Task requirements: A faithful copy of the data below is required, leaving out every picture.

[Revision comparison data]
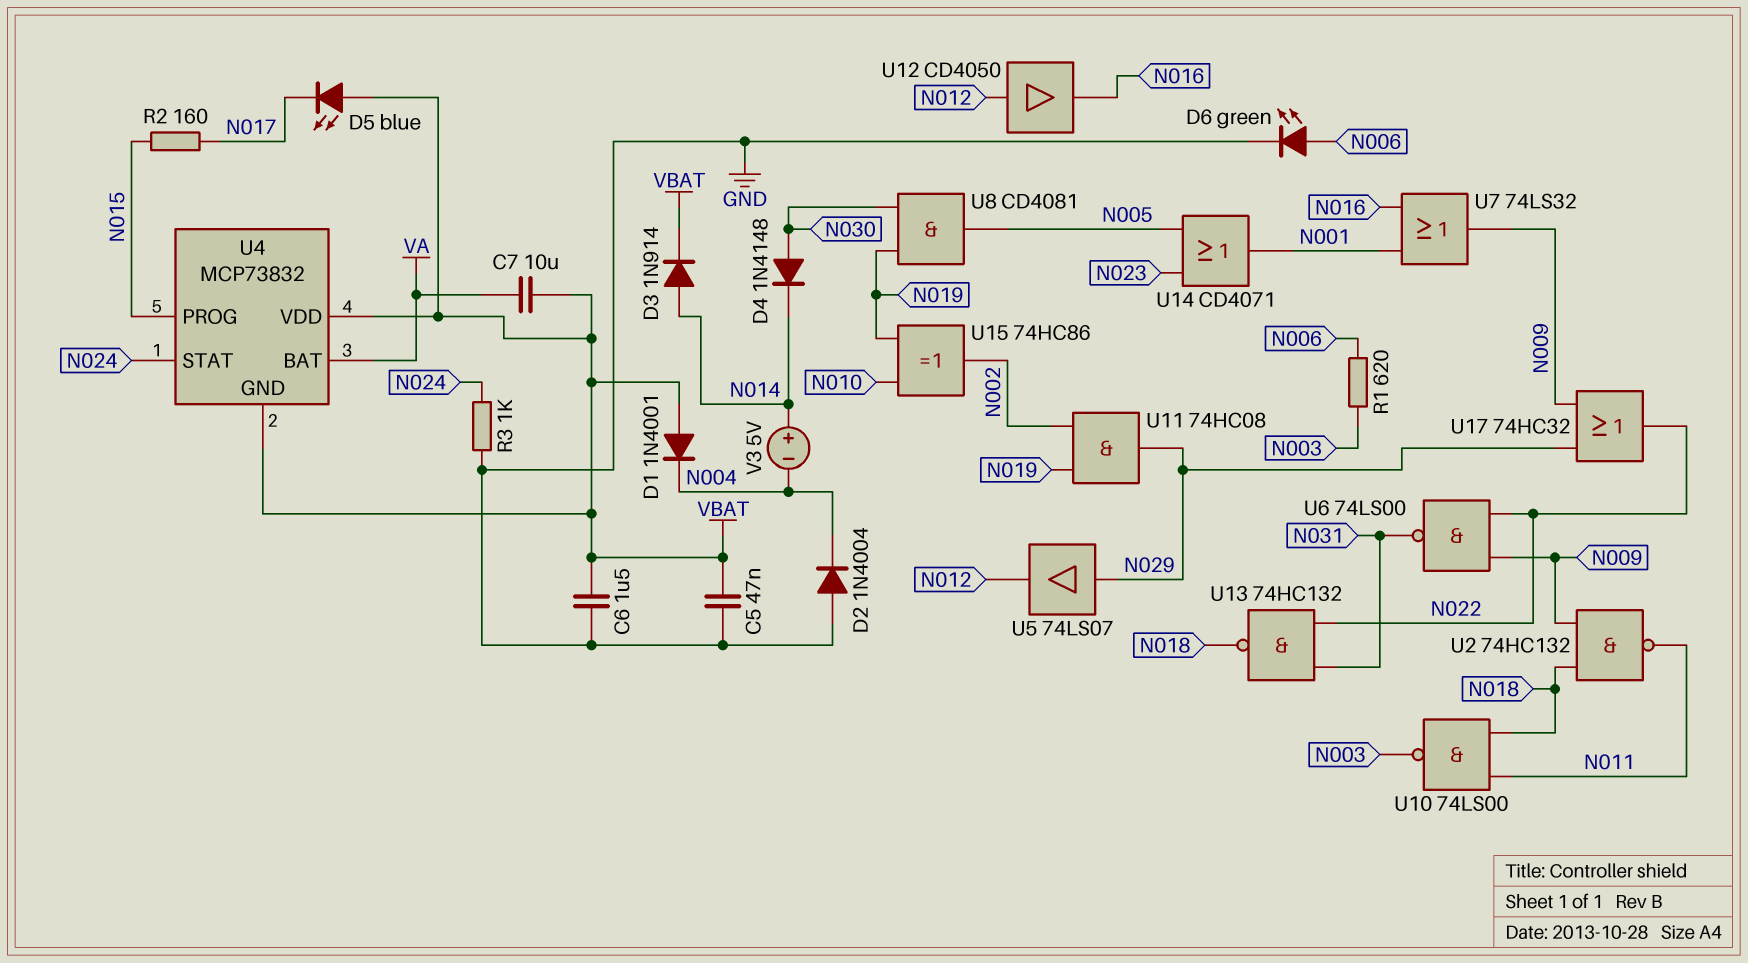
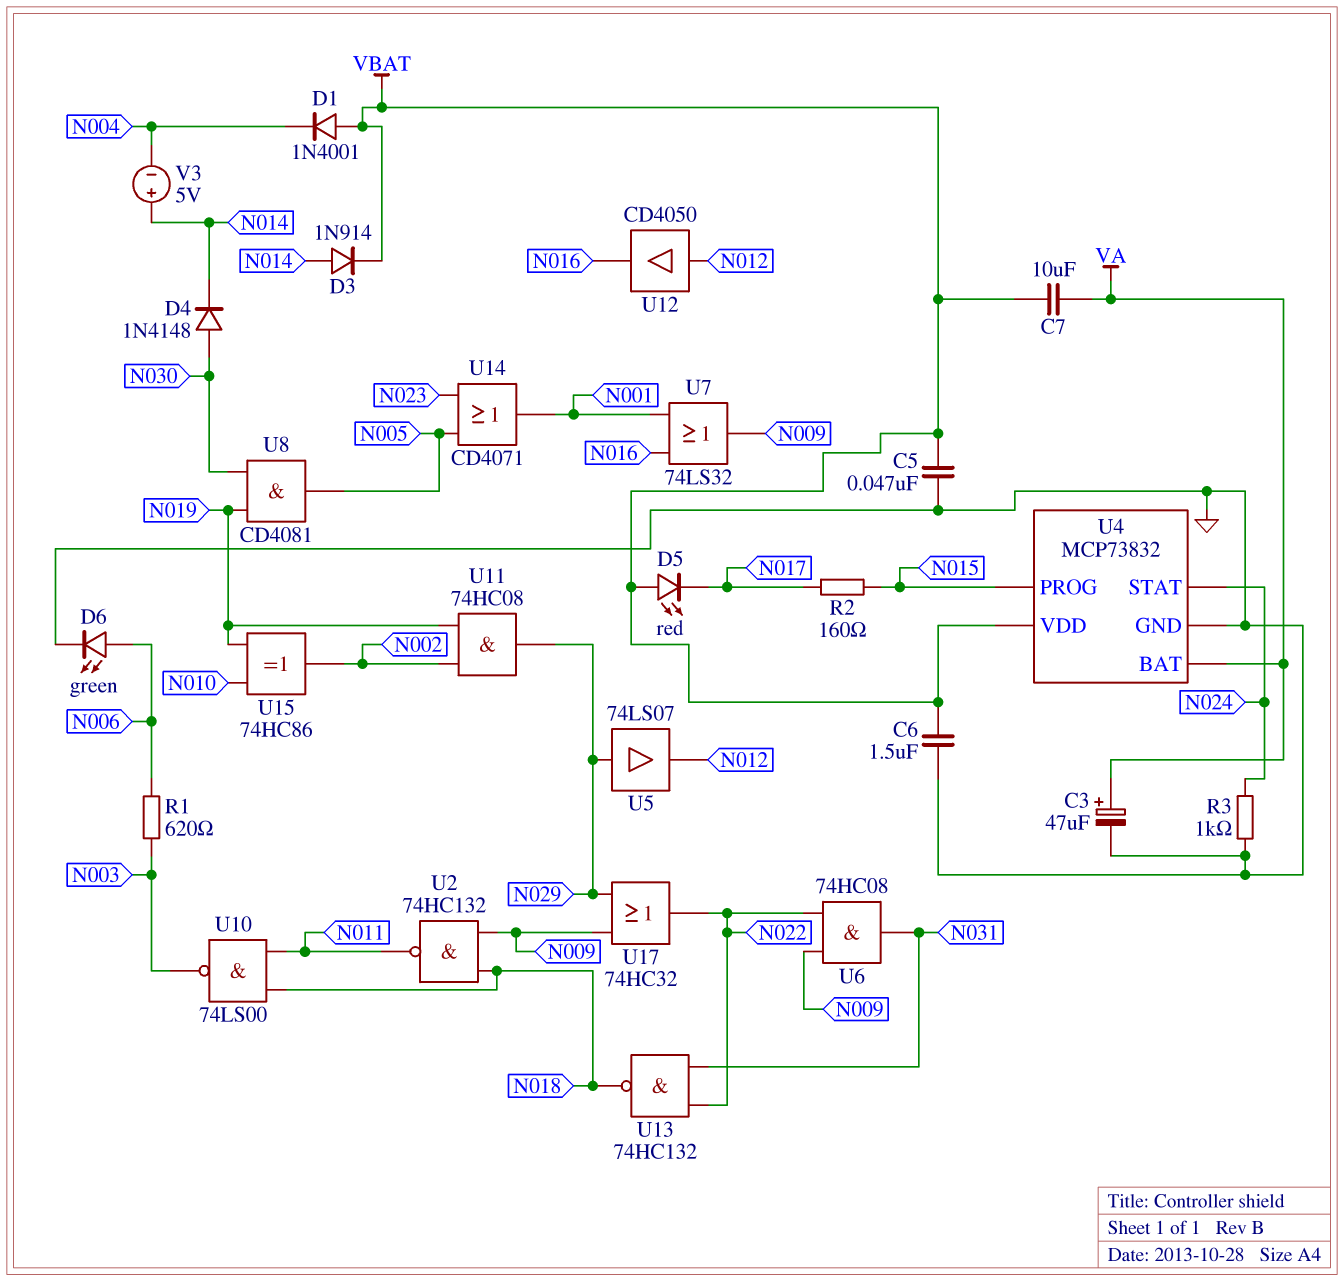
C3: none -> 47uF (plus VA, minus GND)
D2: diode 1N4004 (A GND, K N004) -> none
D5: LED blue (A VBAT, K N017) -> LED red (A VBAT, K N017)
U4 pin GND: VBAT -> GND
U6: NAND 74LS00 (in N009, in N022, out N031) -> AND 74HC08 (in N009, in N022, out N031)

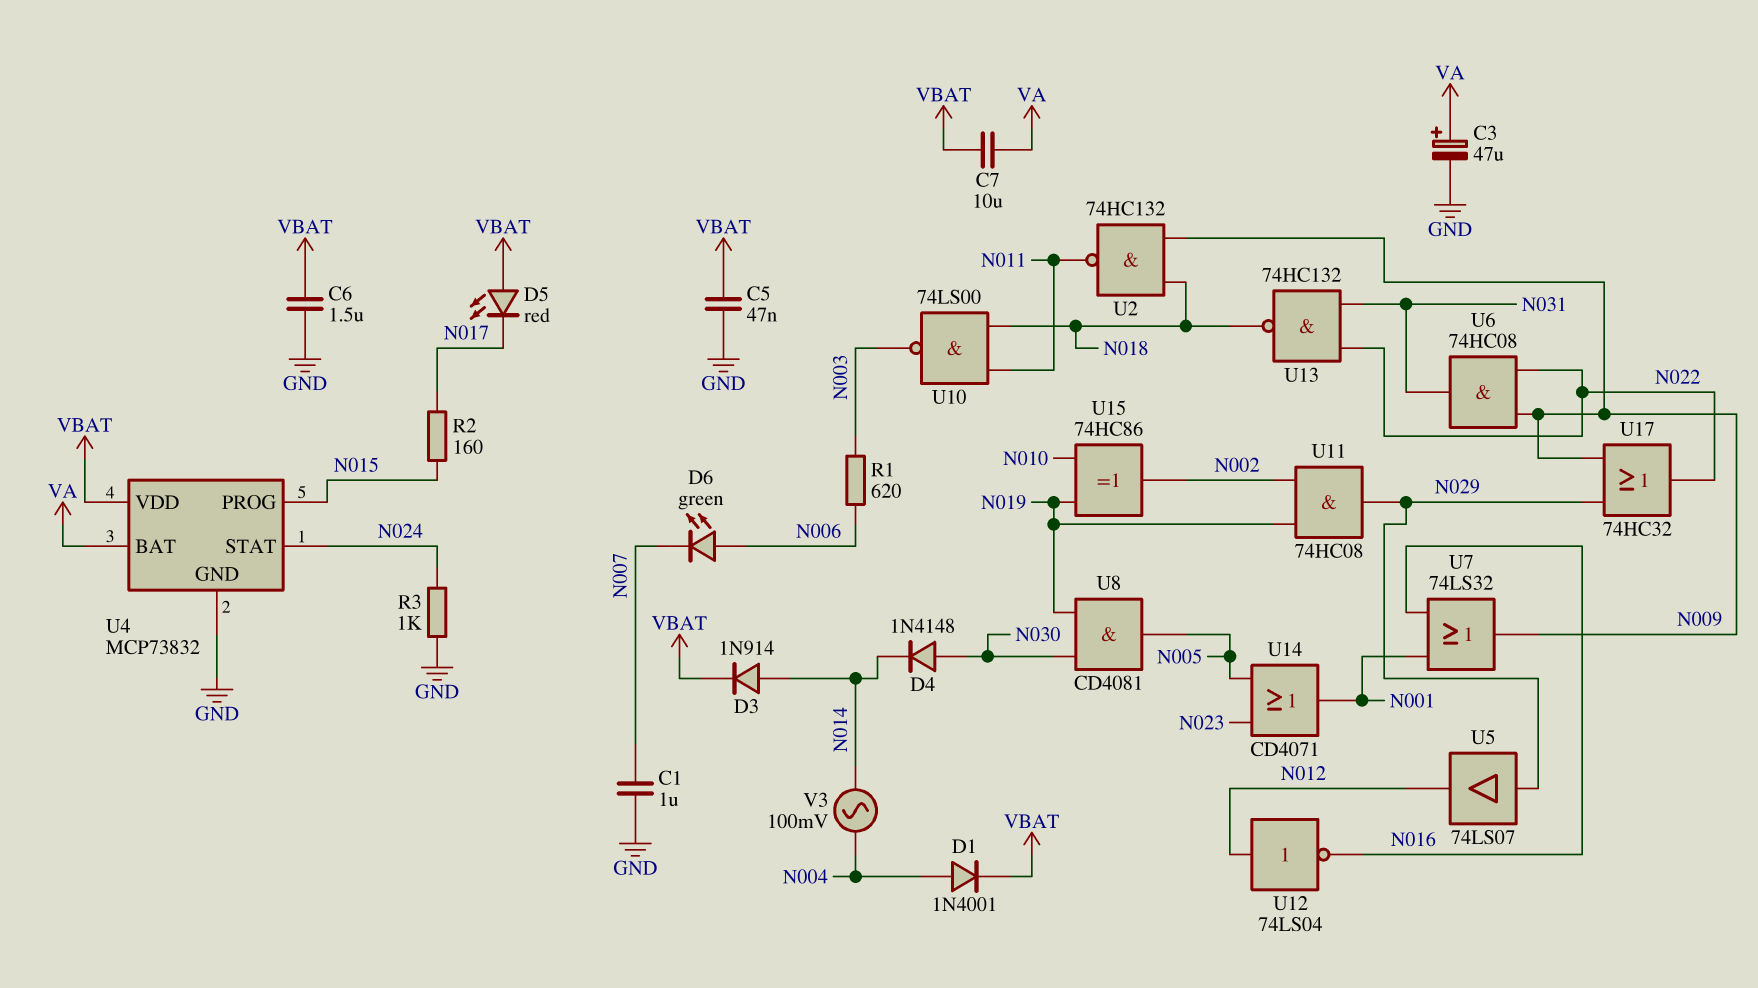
C1: none -> 1uF (GND, N007)
D1: diode 1N4001 (A VBAT, K N004) -> diode 1N4001 (A N004, K VBAT)
D6: LED green (A N006, K GND) -> LED green (A N006, K N007)
U12: buffer CD4050 (in N012, out N016) -> NOT 74LS04 (in N012, out N016)
V3: 5V (plus N014, minus N004) -> AC 100mV (N004, N014)

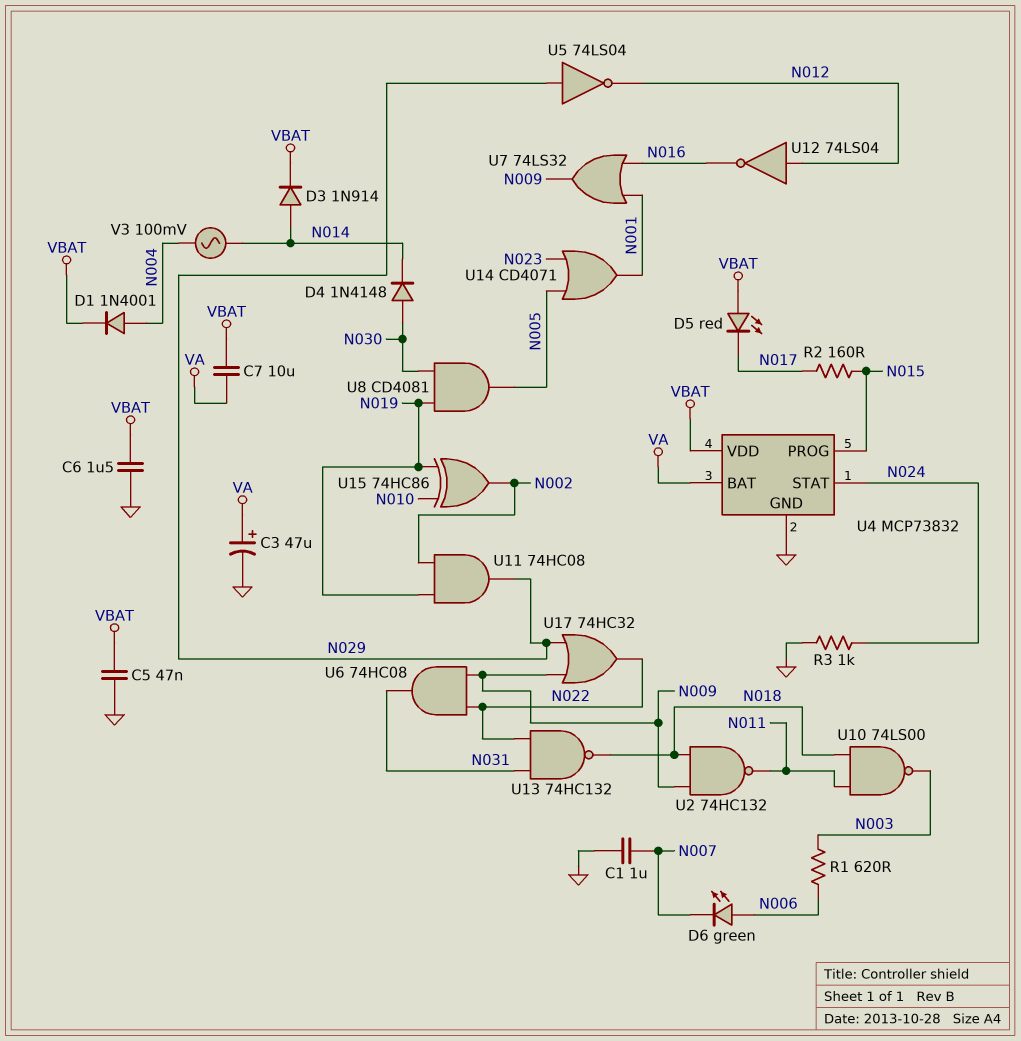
U5: buffer 74LS07 (in N029, out N012) -> NOT 74LS04 (in N029, out N012)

Answer space:
C3: none -> 47uF (plus VA, minus GND)
D2: diode 1N4004 (A GND, K N004) -> none
D5: LED blue (A VBAT, K N017) -> LED red (A VBAT, K N017)
U4 pin GND: VBAT -> GND
U6: NAND 74LS00 (in N009, in N022, out N031) -> AND 74HC08 (in N009, in N022, out N031)

C1: none -> 1uF (GND, N007)
D1: diode 1N4001 (A VBAT, K N004) -> diode 1N4001 (A N004, K VBAT)
D6: LED green (A N006, K GND) -> LED green (A N006, K N007)
U12: buffer CD4050 (in N012, out N016) -> NOT 74LS04 (in N012, out N016)
V3: 5V (plus N014, minus N004) -> AC 100mV (N004, N014)

U5: buffer 74LS07 (in N029, out N012) -> NOT 74LS04 (in N029, out N012)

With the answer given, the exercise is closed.